• [WHAT THIS TASK INVOLVES]
Look for "none" in the records and copy every line that has it.

------------------------------------

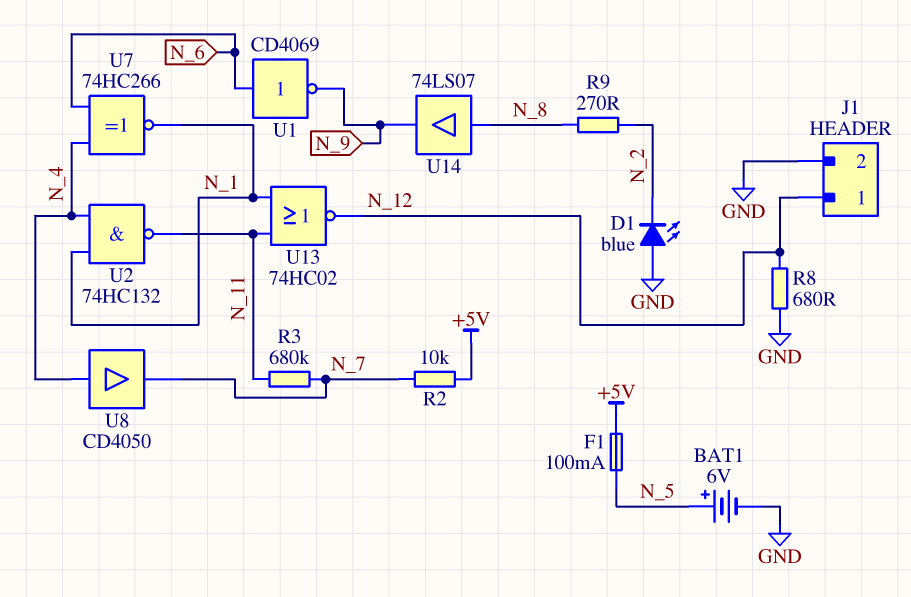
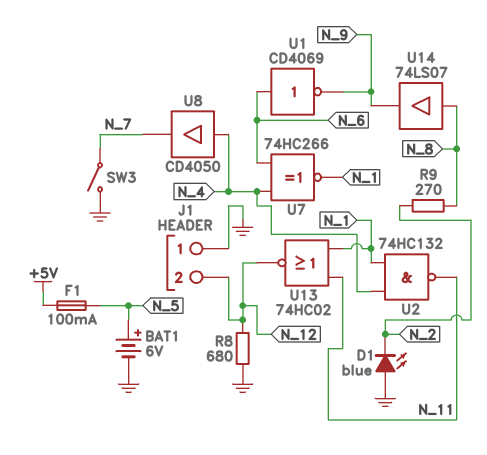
J1 pin 1: N_12 -> GND
J1 pin 2: GND -> N_12
R2: 10k (+5V, N_7) -> none
R3: 680k (N_7, N_11) -> none
SW3: none -> switch (GND, N_7)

------------------------------------

• [OUTPUT]
R2: 10k (+5V, N_7) -> none
R3: 680k (N_7, N_11) -> none
SW3: none -> switch (GND, N_7)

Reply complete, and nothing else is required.